──────── Record set

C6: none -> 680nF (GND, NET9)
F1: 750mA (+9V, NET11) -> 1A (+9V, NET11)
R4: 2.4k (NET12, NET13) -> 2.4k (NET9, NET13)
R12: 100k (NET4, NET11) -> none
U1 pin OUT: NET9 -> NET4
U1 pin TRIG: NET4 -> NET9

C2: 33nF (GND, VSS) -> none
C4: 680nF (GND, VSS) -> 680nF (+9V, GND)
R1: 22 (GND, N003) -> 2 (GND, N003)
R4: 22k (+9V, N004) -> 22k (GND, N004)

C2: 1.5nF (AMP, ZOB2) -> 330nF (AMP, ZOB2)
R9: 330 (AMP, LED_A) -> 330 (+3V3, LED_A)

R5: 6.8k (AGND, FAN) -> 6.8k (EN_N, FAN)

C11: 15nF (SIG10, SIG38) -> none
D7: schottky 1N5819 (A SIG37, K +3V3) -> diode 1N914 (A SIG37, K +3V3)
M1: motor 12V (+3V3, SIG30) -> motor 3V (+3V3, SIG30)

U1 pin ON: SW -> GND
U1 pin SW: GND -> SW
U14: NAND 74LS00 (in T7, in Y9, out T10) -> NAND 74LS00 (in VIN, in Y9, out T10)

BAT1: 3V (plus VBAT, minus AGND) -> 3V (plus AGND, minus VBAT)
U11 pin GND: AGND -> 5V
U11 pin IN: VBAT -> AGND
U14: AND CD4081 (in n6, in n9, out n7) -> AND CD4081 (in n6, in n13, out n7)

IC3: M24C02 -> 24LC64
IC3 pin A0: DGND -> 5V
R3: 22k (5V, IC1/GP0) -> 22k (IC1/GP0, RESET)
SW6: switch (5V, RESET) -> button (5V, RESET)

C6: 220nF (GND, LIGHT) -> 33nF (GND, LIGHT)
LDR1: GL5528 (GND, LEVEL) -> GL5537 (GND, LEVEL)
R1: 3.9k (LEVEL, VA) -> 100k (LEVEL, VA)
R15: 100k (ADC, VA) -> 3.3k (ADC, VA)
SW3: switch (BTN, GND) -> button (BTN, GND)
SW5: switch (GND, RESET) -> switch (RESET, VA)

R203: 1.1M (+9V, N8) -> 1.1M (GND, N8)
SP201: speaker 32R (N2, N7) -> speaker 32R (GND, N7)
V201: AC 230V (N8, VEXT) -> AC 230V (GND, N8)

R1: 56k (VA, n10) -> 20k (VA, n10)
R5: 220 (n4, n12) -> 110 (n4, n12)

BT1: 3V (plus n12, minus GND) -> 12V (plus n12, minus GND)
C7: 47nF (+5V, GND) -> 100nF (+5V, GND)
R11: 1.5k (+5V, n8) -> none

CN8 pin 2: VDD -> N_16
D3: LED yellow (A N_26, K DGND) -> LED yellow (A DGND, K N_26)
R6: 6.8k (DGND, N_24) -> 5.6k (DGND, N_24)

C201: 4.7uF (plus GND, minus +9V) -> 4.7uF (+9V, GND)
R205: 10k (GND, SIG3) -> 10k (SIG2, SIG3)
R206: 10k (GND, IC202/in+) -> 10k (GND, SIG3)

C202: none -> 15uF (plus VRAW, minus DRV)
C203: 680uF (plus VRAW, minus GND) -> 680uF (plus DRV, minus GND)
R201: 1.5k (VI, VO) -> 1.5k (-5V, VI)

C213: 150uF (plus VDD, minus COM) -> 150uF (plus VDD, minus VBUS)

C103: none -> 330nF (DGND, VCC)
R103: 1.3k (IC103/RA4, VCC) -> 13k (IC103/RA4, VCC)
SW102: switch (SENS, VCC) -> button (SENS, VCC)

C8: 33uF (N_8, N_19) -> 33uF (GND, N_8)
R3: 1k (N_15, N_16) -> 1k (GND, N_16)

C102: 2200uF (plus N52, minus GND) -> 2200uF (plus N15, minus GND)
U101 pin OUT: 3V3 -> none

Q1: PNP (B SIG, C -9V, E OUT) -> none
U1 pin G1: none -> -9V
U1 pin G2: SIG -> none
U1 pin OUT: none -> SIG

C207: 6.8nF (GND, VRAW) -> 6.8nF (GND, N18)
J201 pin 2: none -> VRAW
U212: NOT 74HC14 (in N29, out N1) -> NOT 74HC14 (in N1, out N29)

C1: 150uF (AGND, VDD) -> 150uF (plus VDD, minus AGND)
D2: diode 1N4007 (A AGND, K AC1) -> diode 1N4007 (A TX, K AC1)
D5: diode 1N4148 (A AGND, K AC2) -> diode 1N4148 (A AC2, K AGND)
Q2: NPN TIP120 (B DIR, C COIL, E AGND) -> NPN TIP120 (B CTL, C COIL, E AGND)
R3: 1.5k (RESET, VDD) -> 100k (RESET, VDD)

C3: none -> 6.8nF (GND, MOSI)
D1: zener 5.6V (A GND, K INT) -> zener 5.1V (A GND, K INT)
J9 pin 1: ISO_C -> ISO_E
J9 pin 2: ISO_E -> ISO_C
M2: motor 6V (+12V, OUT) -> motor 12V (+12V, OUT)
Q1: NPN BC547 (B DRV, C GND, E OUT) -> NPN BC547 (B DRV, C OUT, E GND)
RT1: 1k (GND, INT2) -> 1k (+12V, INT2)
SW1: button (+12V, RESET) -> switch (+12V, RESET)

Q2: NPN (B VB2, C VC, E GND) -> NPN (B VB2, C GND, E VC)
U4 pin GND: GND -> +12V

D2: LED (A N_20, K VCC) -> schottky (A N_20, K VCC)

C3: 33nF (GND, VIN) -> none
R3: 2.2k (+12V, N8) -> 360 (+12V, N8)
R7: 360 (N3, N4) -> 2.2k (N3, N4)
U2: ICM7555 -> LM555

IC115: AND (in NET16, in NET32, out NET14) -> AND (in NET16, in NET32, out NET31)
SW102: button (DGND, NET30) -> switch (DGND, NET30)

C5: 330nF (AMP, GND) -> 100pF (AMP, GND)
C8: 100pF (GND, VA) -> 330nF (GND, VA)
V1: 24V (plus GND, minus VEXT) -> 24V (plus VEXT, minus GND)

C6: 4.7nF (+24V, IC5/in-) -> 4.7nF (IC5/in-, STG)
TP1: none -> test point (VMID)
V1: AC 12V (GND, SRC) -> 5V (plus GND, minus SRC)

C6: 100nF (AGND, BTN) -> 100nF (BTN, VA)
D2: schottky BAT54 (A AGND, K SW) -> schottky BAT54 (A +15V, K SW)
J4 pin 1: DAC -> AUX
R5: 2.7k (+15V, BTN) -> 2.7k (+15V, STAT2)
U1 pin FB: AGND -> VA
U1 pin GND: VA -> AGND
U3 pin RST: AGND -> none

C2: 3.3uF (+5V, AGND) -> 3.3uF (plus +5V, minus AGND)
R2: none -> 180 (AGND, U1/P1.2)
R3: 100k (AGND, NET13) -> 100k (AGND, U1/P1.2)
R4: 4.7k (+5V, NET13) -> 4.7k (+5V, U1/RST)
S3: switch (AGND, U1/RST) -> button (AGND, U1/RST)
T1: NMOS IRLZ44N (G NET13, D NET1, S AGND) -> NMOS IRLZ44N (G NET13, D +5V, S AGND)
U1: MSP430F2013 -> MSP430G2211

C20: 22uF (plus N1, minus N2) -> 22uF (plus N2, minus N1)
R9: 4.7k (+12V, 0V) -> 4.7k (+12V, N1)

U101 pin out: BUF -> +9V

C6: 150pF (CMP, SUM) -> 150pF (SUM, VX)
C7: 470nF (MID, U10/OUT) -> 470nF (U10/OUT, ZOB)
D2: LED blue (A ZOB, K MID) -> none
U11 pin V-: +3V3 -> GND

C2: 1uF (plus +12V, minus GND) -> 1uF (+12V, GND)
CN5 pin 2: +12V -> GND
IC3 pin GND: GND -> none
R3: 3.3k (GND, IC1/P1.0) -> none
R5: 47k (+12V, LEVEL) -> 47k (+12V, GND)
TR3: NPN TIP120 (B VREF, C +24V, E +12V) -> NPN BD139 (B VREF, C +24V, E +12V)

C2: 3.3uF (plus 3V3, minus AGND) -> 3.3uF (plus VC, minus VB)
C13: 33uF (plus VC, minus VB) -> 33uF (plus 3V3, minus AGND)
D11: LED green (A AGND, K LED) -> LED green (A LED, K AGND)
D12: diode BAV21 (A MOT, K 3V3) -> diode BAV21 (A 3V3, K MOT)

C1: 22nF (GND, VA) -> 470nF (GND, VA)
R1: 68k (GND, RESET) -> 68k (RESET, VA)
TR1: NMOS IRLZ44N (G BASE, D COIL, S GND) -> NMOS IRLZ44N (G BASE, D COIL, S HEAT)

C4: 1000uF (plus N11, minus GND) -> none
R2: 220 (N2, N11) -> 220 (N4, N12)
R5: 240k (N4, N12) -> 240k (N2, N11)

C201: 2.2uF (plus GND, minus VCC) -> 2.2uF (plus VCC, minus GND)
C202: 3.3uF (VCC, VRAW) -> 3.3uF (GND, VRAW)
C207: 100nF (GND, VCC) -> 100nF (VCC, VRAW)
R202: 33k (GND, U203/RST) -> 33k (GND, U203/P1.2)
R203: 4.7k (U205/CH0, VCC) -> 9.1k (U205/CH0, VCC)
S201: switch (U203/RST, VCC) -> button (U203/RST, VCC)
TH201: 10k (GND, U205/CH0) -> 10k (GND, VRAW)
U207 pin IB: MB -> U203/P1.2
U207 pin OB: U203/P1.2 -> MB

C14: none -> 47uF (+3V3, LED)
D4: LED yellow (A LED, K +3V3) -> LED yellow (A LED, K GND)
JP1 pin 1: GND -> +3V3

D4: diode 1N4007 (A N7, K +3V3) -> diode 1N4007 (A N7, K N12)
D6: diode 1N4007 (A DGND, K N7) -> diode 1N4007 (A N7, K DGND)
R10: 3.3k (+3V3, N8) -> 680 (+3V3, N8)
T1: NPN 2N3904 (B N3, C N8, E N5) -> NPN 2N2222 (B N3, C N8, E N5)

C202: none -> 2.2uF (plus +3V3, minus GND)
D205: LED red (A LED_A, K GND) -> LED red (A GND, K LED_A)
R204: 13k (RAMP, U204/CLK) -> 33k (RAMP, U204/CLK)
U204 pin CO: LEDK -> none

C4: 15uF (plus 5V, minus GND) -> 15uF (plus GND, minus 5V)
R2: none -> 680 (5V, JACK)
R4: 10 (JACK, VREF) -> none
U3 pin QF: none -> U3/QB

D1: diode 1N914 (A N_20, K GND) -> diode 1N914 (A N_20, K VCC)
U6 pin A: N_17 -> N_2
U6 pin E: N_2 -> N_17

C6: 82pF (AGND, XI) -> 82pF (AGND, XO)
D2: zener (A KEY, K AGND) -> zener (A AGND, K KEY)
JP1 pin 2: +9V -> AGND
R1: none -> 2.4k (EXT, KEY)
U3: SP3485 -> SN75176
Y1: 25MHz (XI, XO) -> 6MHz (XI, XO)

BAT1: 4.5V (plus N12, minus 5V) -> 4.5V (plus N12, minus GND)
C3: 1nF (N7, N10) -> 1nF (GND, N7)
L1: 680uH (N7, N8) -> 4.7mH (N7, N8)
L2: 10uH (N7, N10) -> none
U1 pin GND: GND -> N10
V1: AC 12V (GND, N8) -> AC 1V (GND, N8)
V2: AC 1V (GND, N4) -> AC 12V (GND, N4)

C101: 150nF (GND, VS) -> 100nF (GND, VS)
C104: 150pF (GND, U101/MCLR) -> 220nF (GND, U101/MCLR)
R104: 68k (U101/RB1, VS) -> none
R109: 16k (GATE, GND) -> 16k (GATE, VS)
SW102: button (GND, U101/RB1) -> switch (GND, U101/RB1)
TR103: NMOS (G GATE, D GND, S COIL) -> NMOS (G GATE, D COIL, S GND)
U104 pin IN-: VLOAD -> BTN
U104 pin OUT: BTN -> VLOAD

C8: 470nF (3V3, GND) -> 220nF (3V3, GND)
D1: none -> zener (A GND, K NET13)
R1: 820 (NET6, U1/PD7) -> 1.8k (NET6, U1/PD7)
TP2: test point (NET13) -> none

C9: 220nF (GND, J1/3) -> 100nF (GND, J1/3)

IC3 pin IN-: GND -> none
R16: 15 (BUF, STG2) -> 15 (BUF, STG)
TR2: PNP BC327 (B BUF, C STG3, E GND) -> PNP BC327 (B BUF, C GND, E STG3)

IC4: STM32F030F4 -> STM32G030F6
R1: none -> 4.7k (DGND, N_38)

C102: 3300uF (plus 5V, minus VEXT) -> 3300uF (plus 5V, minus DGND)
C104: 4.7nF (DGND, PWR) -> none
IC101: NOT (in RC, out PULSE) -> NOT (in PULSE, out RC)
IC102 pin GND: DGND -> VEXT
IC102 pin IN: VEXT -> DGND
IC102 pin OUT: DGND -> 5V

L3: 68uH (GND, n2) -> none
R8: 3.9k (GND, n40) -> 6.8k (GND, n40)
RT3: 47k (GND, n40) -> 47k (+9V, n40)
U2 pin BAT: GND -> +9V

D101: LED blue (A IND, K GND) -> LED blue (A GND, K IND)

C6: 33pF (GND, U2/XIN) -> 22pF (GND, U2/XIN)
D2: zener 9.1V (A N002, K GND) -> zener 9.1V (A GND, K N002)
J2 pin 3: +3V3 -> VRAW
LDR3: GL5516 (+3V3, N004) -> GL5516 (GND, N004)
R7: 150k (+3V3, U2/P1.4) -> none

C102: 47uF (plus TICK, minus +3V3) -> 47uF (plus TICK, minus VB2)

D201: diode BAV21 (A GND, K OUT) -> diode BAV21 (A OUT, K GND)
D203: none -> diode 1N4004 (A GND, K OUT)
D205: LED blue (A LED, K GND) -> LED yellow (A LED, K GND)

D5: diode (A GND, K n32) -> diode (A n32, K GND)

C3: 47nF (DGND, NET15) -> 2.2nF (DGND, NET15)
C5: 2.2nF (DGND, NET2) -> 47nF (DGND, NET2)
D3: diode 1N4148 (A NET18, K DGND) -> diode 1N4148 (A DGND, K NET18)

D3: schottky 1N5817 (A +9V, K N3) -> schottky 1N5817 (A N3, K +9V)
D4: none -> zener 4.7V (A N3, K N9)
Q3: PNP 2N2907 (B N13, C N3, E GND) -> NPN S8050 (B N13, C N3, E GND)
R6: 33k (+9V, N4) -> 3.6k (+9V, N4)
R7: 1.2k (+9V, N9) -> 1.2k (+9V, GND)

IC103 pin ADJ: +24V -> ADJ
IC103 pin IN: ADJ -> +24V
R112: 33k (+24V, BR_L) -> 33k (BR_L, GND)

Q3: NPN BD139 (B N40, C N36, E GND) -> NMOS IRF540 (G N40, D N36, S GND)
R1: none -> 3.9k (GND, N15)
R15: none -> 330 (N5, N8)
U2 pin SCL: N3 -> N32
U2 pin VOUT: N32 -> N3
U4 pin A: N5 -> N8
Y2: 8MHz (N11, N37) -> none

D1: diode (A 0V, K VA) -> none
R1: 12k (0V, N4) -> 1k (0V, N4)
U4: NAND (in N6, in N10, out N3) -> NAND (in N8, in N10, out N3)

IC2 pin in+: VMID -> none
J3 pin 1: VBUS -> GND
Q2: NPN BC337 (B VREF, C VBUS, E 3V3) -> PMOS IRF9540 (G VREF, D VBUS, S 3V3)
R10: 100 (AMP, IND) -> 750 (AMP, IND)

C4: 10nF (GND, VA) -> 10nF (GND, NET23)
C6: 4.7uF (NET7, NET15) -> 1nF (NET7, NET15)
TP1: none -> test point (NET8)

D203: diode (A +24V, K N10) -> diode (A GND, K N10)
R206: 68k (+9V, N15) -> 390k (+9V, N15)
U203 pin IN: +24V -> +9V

────────────────

Requirement: Starting with the line that has "J3 pin 1: VBUS -> GND", print each remaining line of the listing exactly.

Response to the task:
J3 pin 1: VBUS -> GND
Q2: NPN BC337 (B VREF, C VBUS, E 3V3) -> PMOS IRF9540 (G VREF, D VBUS, S 3V3)
R10: 100 (AMP, IND) -> 750 (AMP, IND)

C4: 10nF (GND, VA) -> 10nF (GND, NET23)
C6: 4.7uF (NET7, NET15) -> 1nF (NET7, NET15)
TP1: none -> test point (NET8)

D203: diode (A +24V, K N10) -> diode (A GND, K N10)
R206: 68k (+9V, N15) -> 390k (+9V, N15)
U203 pin IN: +24V -> +9V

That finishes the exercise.